## Problem to work on
Could you output, word for word, the lines of the data below from the one containing "red rectangle: moved" up to and including the one containing "cyan semicircle: moved 1 px right, 9 px down"?

## Stored data

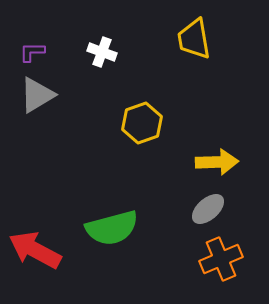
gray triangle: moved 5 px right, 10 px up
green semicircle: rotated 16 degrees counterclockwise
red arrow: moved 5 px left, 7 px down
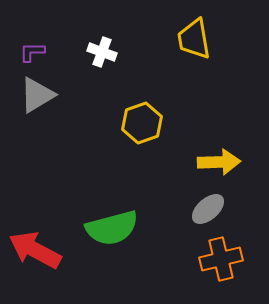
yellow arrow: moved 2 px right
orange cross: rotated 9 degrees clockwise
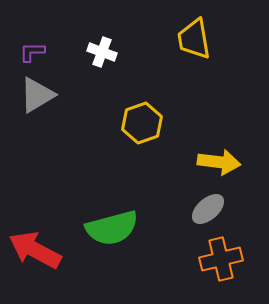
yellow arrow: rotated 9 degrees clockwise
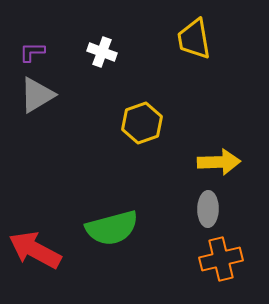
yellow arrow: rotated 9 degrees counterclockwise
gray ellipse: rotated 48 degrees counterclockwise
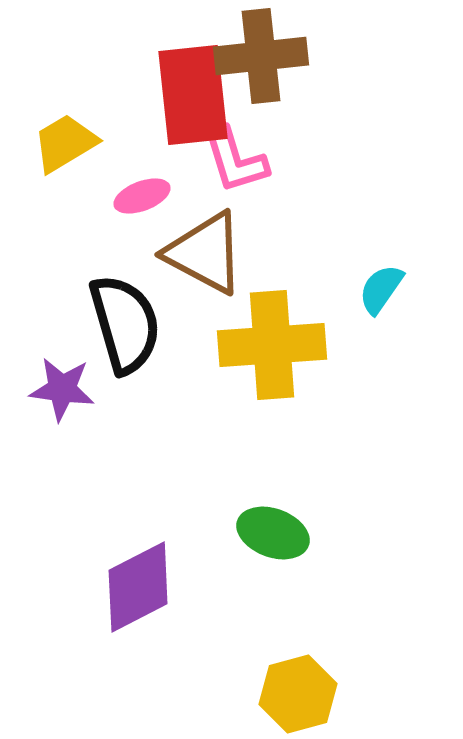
--
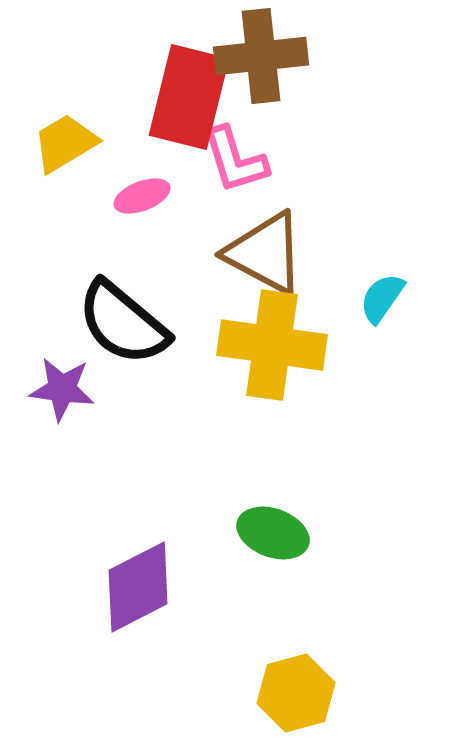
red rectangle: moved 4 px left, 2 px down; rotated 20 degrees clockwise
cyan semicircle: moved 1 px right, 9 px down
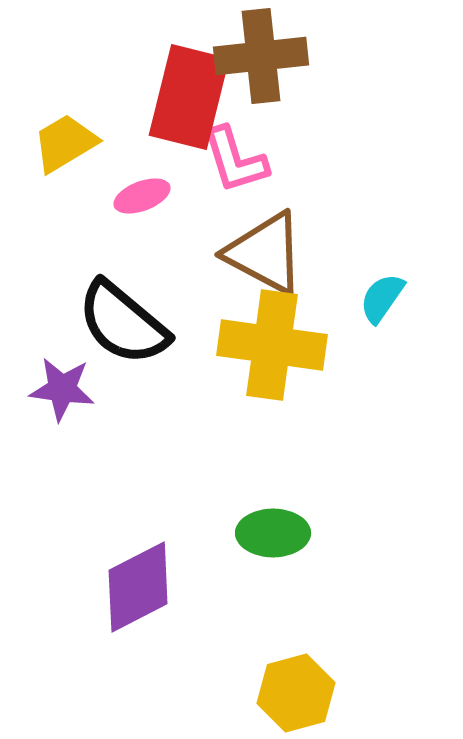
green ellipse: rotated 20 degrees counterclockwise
* * *
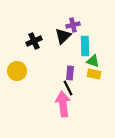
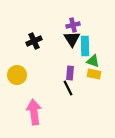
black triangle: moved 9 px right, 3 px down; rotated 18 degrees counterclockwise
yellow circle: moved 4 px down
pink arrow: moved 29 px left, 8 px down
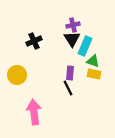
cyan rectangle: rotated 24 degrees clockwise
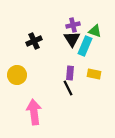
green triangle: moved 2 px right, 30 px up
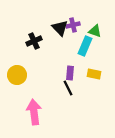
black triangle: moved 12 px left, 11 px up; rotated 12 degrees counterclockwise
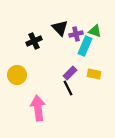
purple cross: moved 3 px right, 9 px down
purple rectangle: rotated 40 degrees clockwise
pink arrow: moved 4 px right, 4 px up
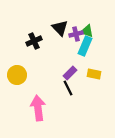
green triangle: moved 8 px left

## Task output
red rectangle: moved 4 px left, 2 px down; rotated 20 degrees clockwise
cyan semicircle: moved 1 px right, 9 px down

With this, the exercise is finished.